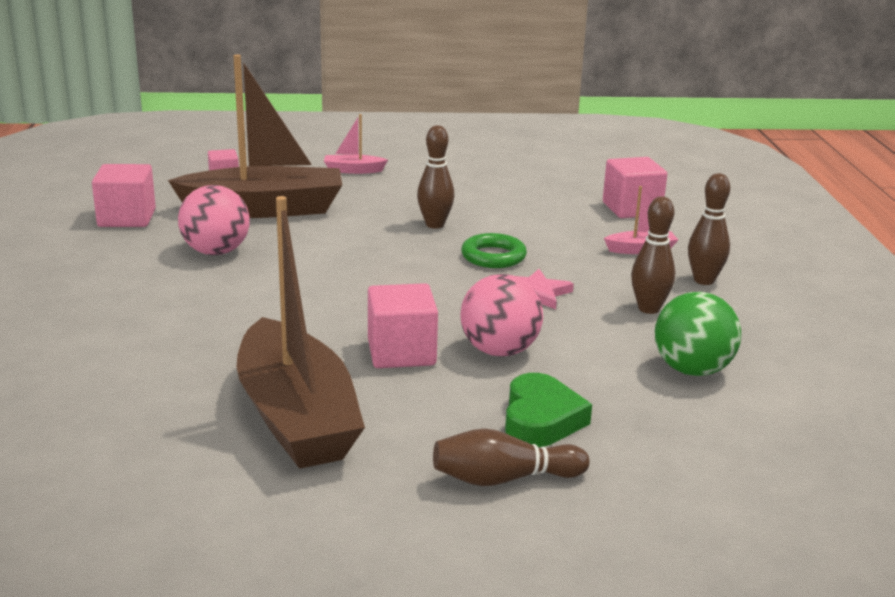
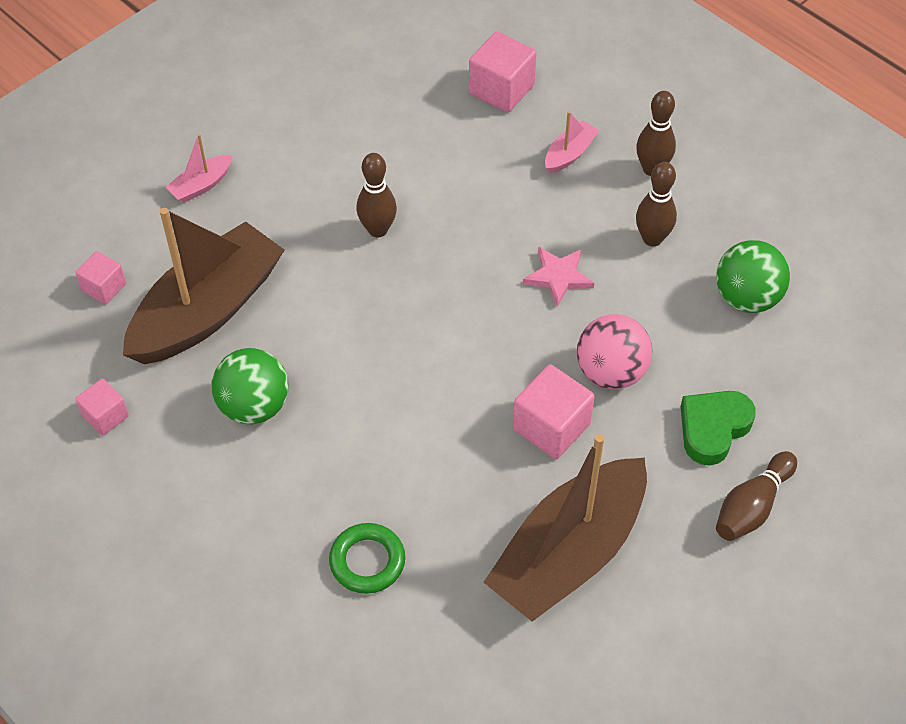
camera: 40 degrees left, 30 degrees up
(127, 218) = (105, 416): pink cube -> pink cube, size x0.61
(216, 252) = (254, 406): pink ball -> green ball
(296, 417) = (568, 553): brown boat -> brown boat turned 105 degrees clockwise
(493, 256) = (475, 246): green ring -> green ring (367, 561)
(541, 419) = (713, 429): green heart -> green heart turned 105 degrees counterclockwise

*Task:* Collect every line with the string "pink" from the records, and copy each.

*Exercise response:*
(127, 218) = (105, 416): pink cube -> pink cube, size x0.61
(216, 252) = (254, 406): pink ball -> green ball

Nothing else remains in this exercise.